Assigned task:
Would you copy exactly the lines in the data below from the one that has "yellow heart: 1 -> 3" through the one that has "pink house: 2 -> 1", dropping any pictures?

#### Provided records ####

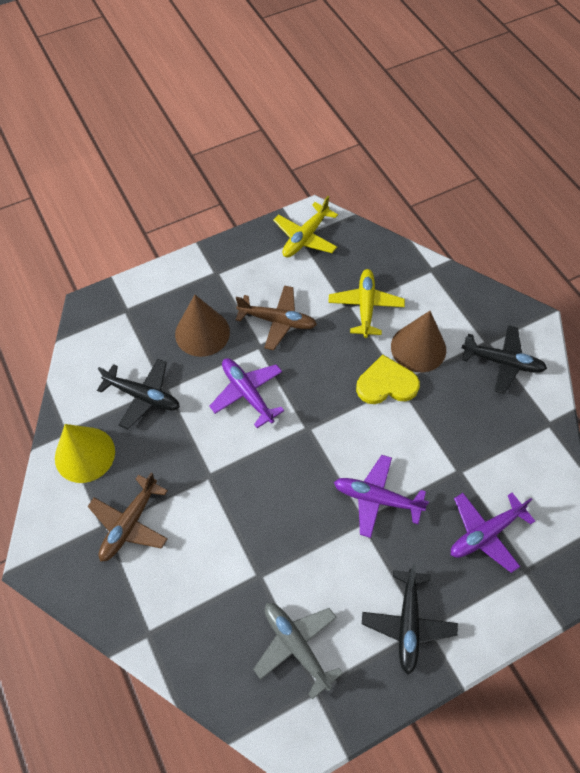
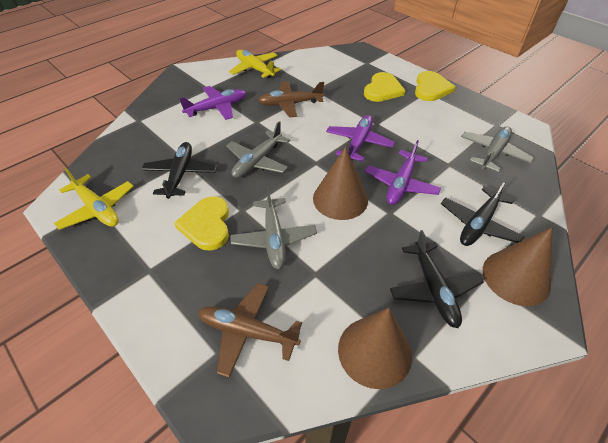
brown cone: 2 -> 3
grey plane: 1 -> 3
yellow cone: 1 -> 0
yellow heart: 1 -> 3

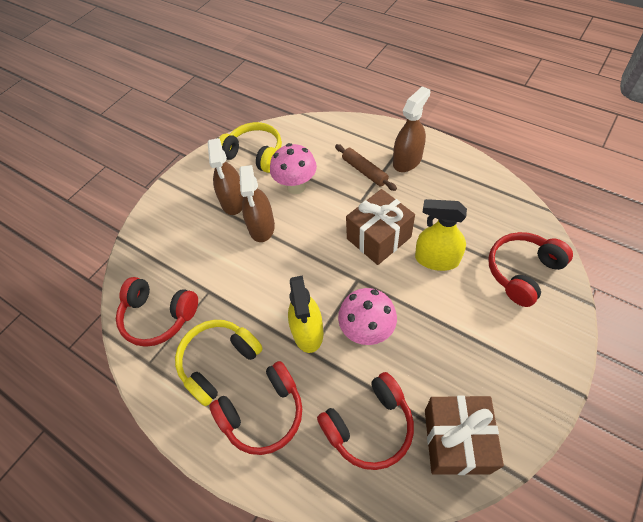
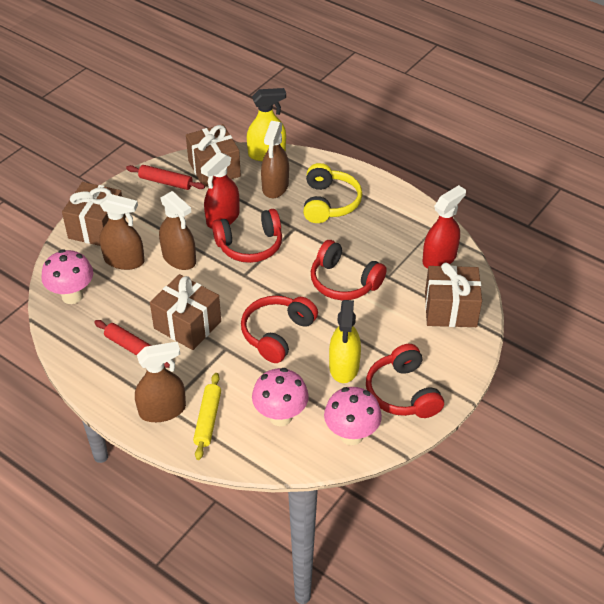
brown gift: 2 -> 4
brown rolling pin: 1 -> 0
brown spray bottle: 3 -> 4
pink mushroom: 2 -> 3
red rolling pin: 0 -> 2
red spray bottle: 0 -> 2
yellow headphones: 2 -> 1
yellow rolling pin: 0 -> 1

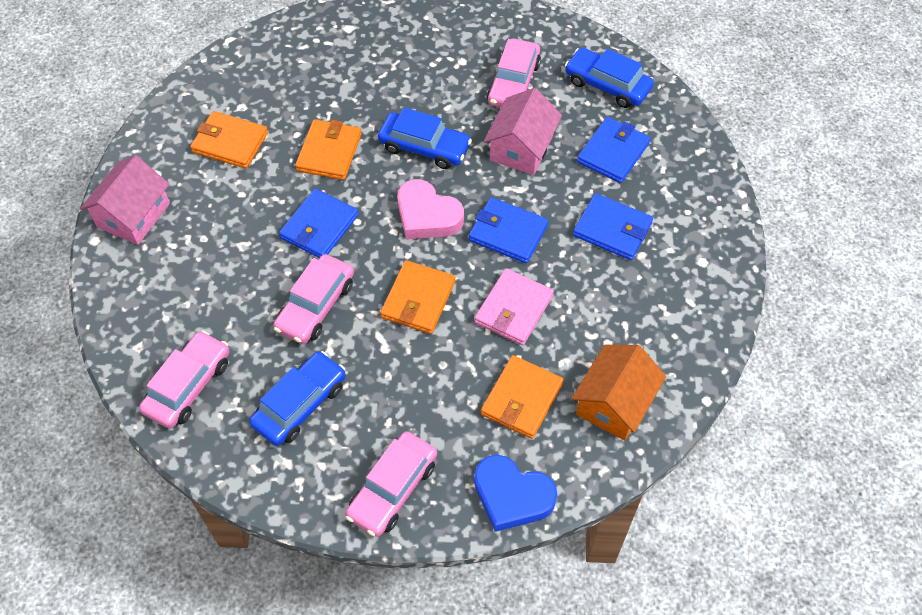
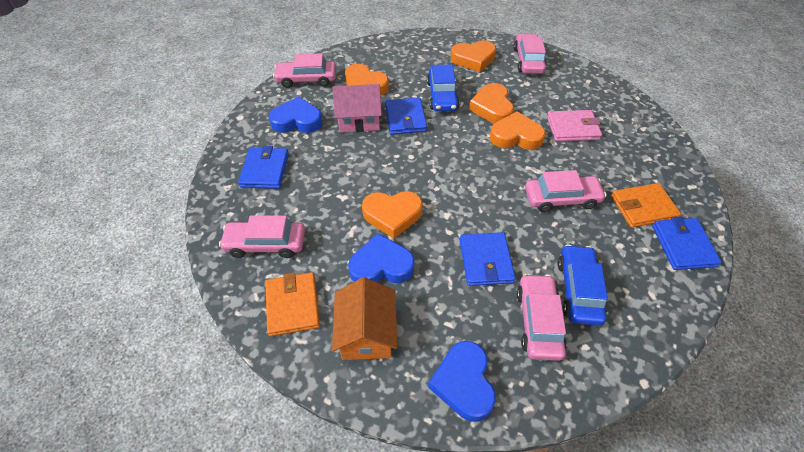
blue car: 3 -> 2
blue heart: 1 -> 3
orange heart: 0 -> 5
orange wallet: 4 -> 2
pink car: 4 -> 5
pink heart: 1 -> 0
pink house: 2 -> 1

####
#### Provided records ####

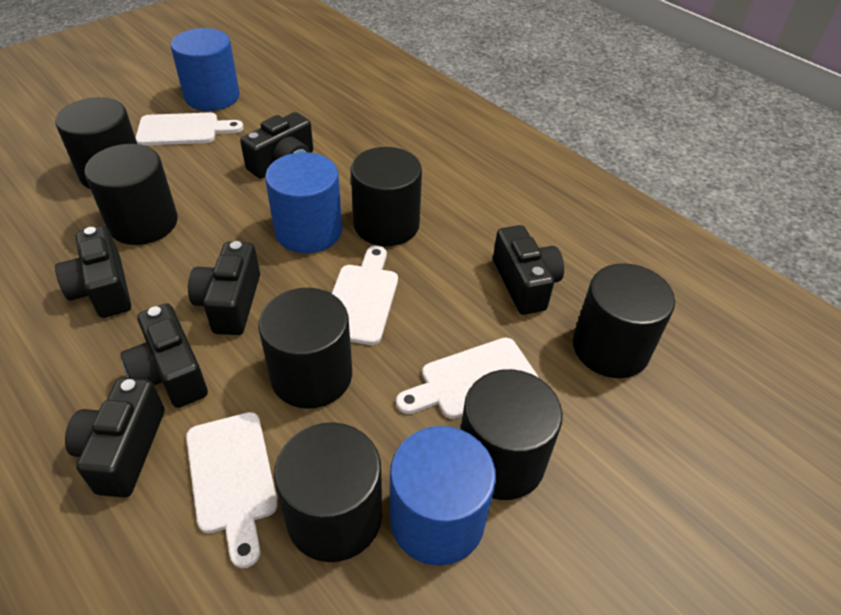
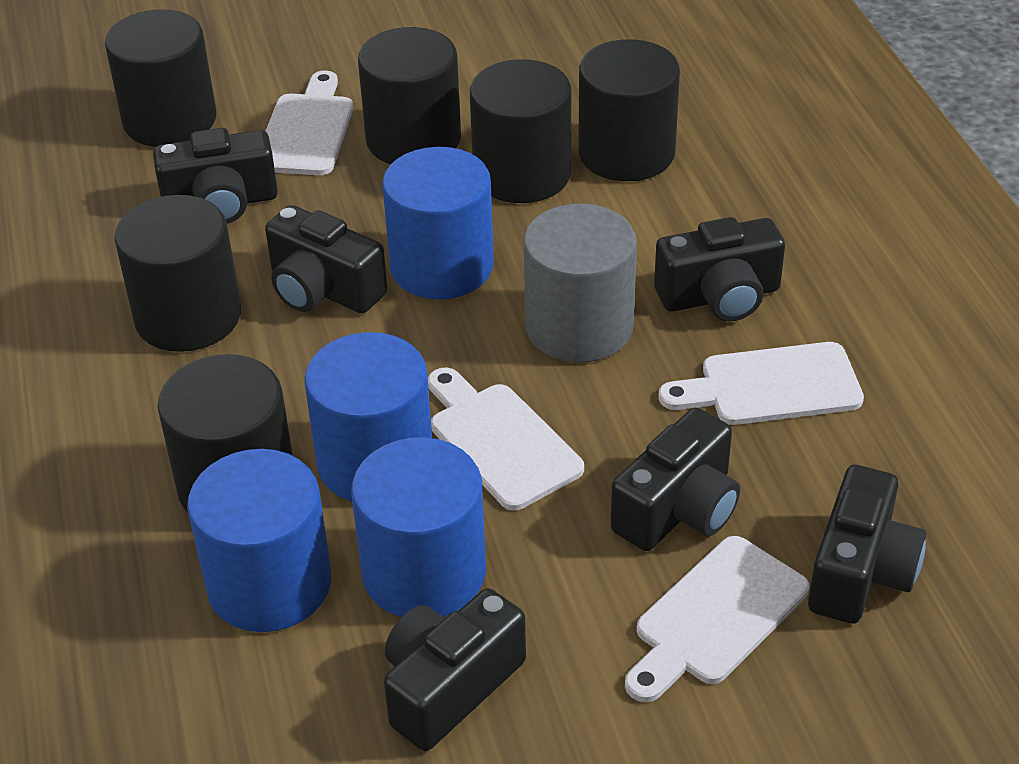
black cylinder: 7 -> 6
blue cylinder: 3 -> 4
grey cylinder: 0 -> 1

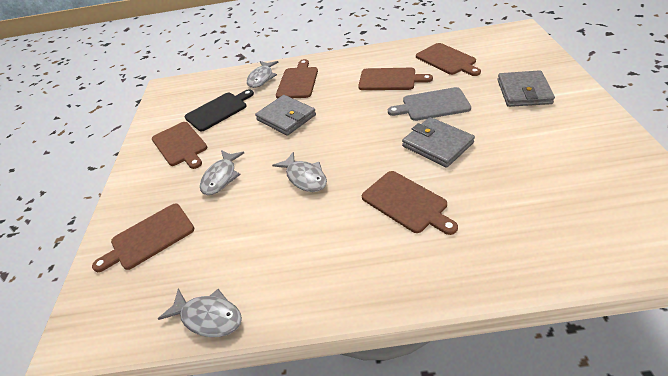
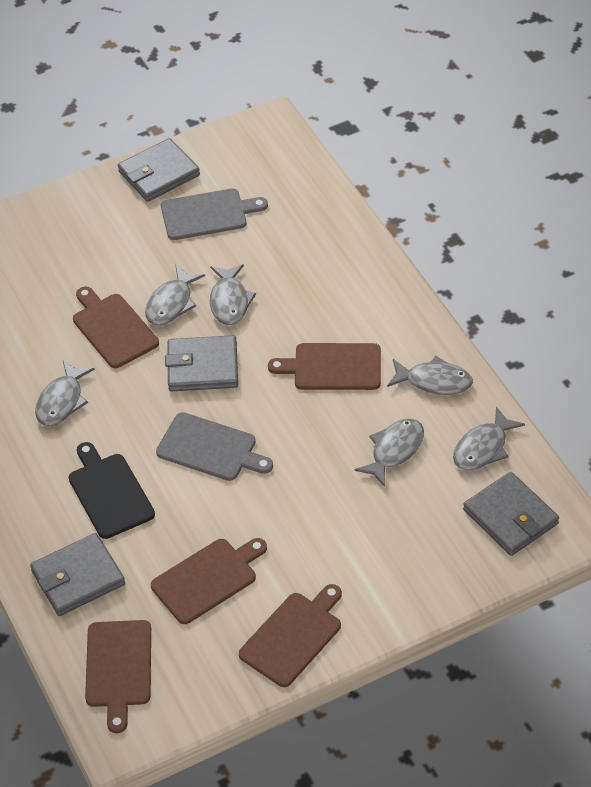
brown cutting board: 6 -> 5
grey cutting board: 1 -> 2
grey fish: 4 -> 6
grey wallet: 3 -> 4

####
#### Provided records ####

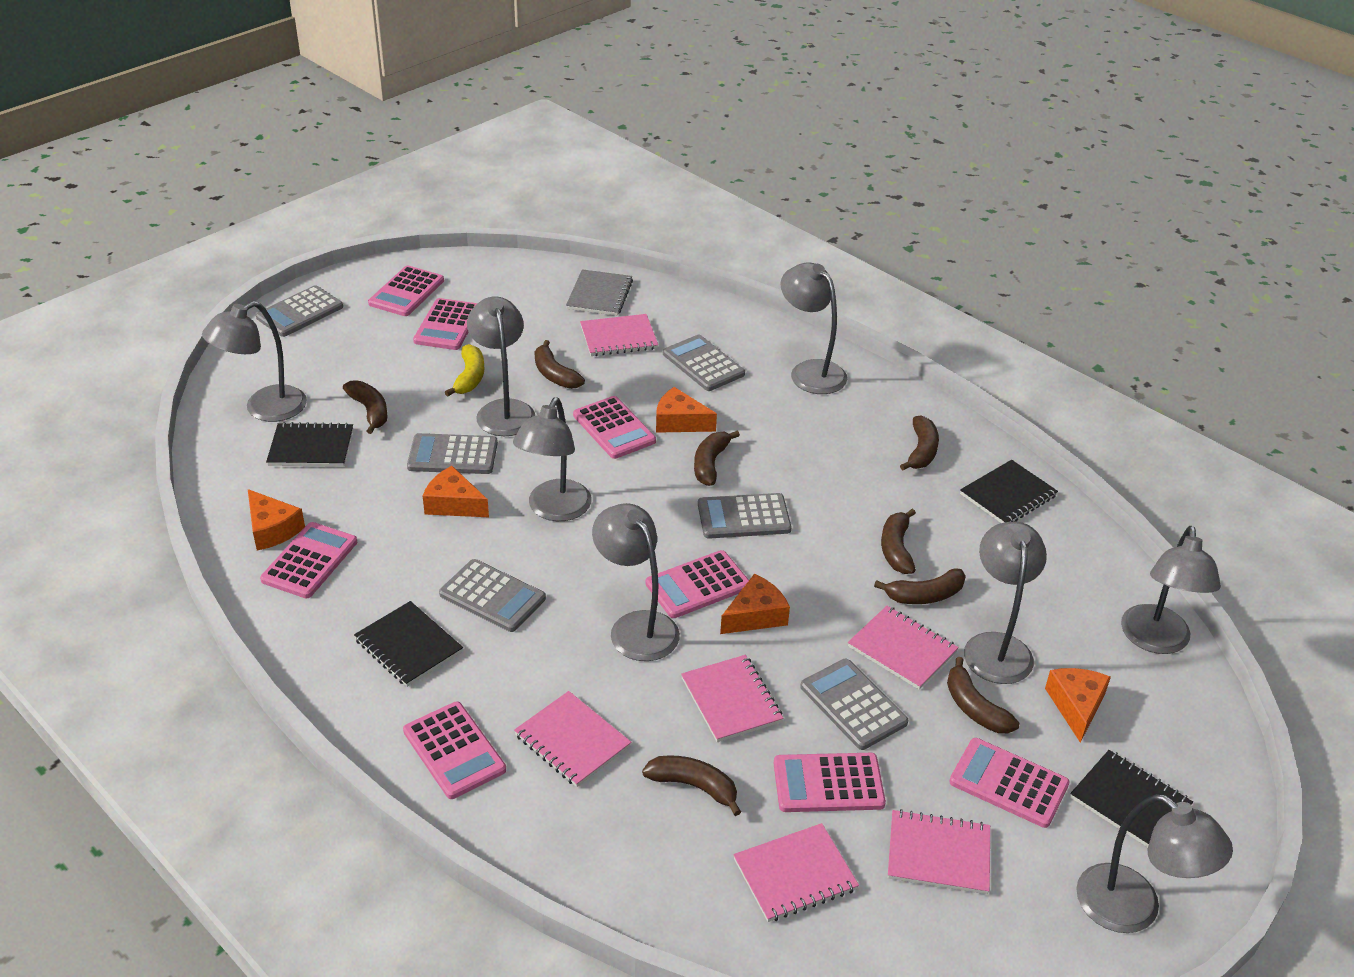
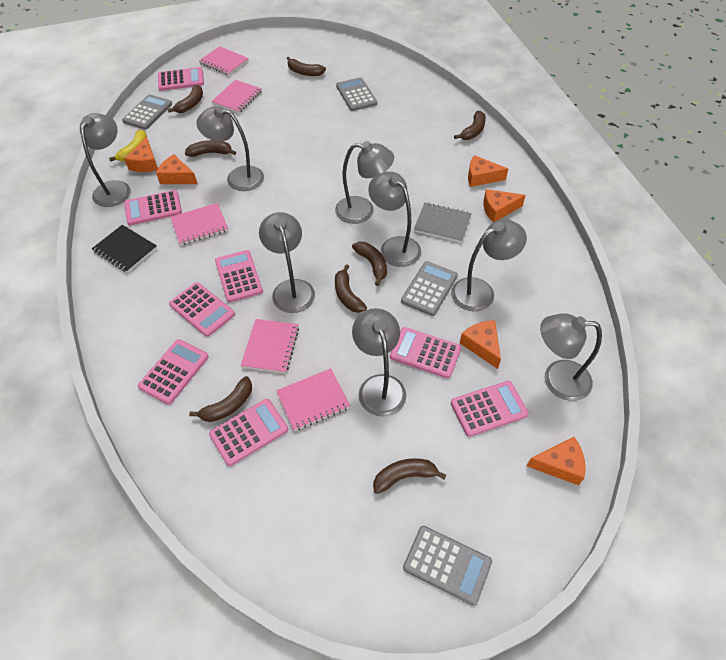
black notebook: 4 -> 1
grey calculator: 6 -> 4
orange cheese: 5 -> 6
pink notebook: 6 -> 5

####

Solved exercise:
yellow heart: 1 -> 3

brown gift: 2 -> 4
brown rolling pin: 1 -> 0
brown spray bottle: 3 -> 4
pink mushroom: 2 -> 3
red rolling pin: 0 -> 2
red spray bottle: 0 -> 2
yellow headphones: 2 -> 1
yellow rolling pin: 0 -> 1

blue car: 3 -> 2
blue heart: 1 -> 3
orange heart: 0 -> 5
orange wallet: 4 -> 2
pink car: 4 -> 5
pink heart: 1 -> 0
pink house: 2 -> 1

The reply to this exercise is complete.